▶ _Material for this exercise_:
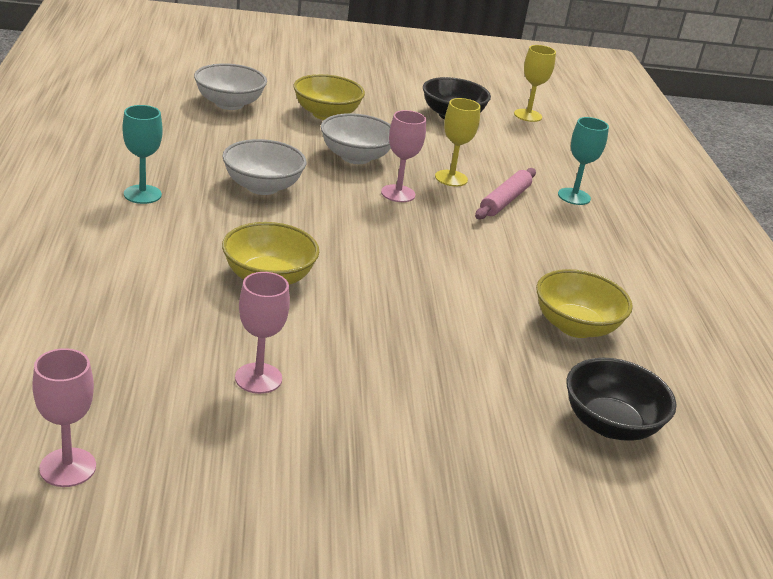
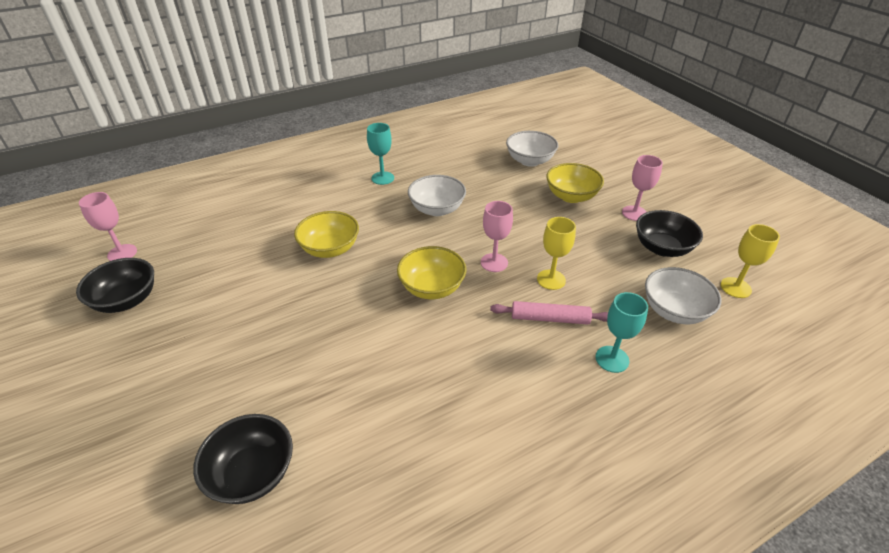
camera: 70 degrees right, 10 degrees up
(217, 478) = (127, 300): none -> black bowl
(258, 378) = (223, 282): pink goblet -> pink goblet (634, 213)
(355, 157) = (524, 228): white bowl -> white bowl (674, 311)
(575, 326) = (383, 415): yellow bowl -> yellow bowl (432, 288)

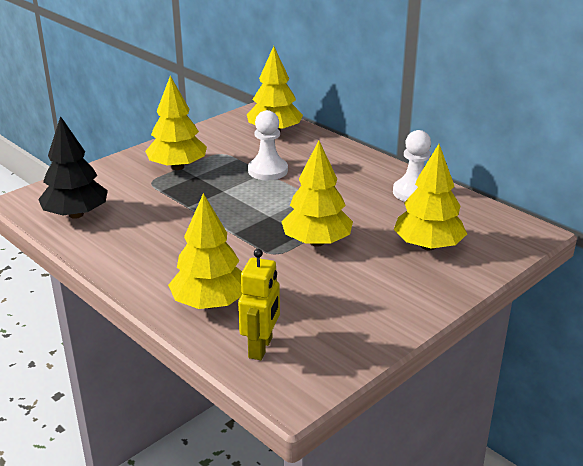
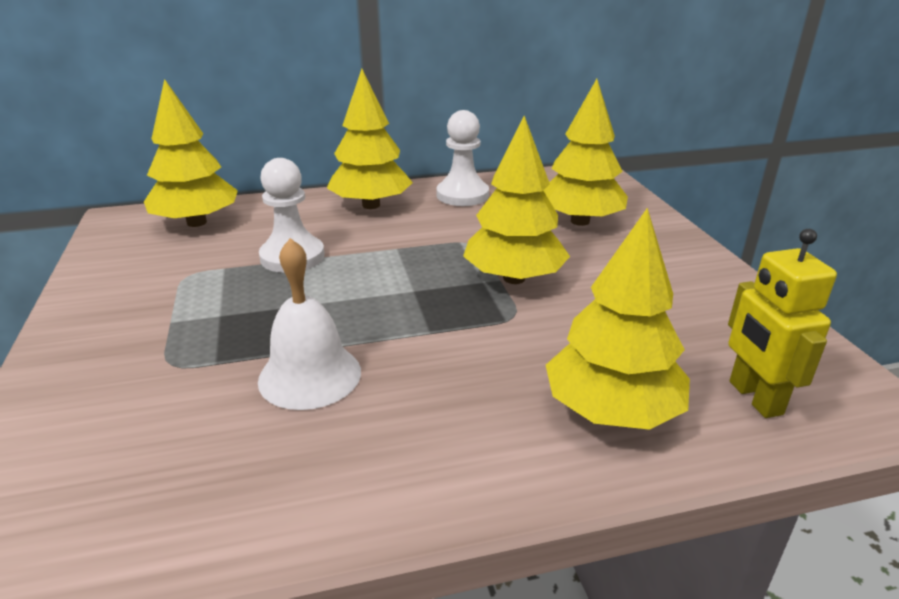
camera: 60 degrees left, 0 degrees up
(76, 214) = (157, 497): black tree -> none
(170, 215) = (310, 375): none -> white bell
(177, 167) = (165, 323): yellow tree -> yellow tree (371, 205)
(261, 348) = (754, 398): yellow robot -> yellow robot turned 150 degrees counterclockwise

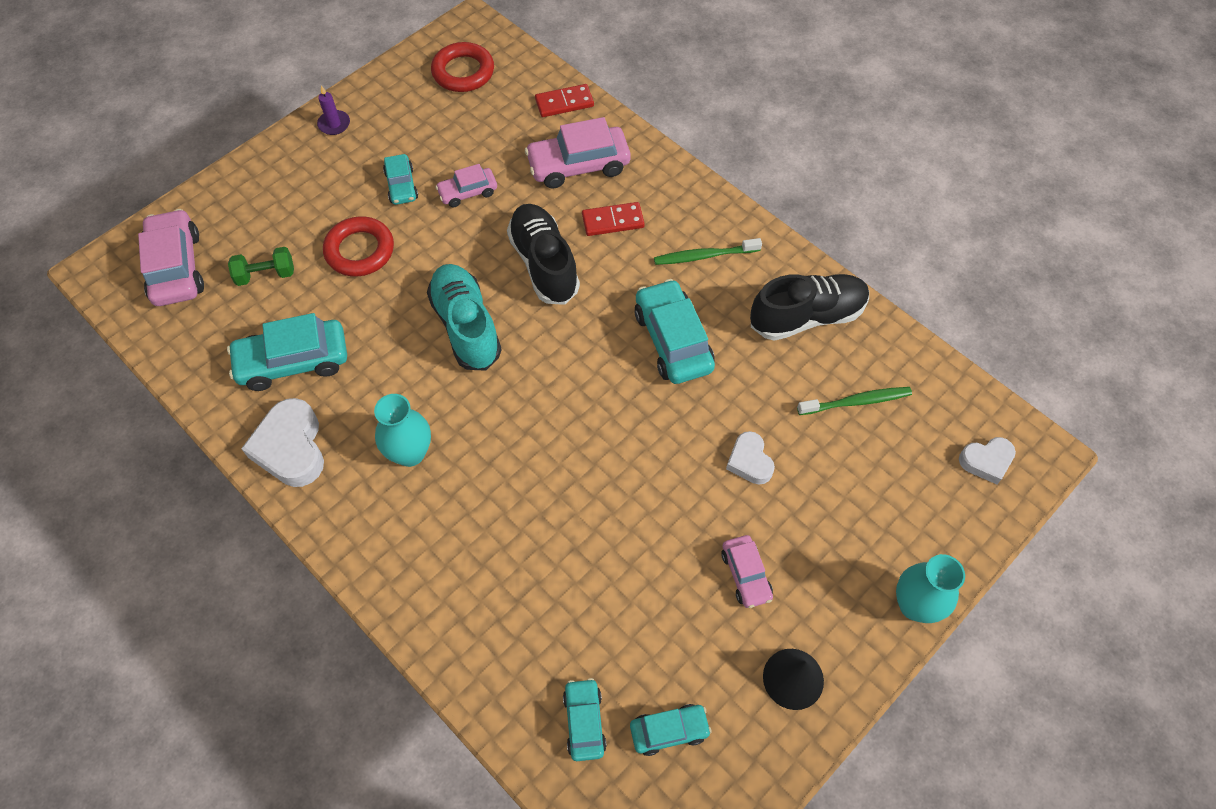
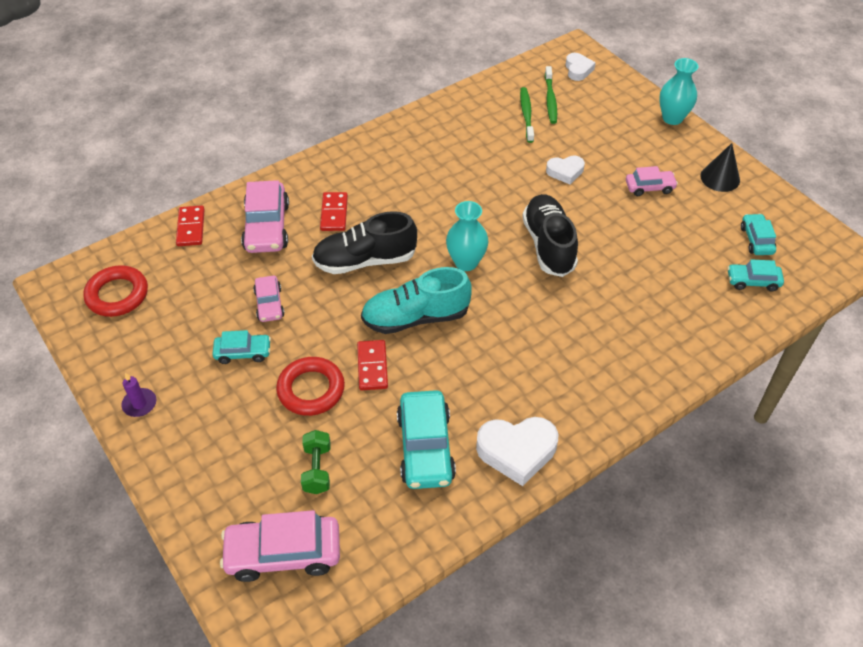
camera: 80 degrees left, 10 degrees down
(393, 297) = (372, 366): none -> red domino
(410, 453) = (533, 365): turquoise vase -> turquoise vase (466, 262)
(673, 340) = (458, 195): turquoise car -> none
(704, 256) = (385, 166): green toothbrush -> green toothbrush (550, 99)
(807, 317) = (453, 124): black shoe -> black shoe (548, 245)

▶ _What to do_: In the records above, find each line with the word "turquoise" and copy it out.

▶ _Exercise solution_:
(410, 453) = (533, 365): turquoise vase -> turquoise vase (466, 262)
(673, 340) = (458, 195): turquoise car -> none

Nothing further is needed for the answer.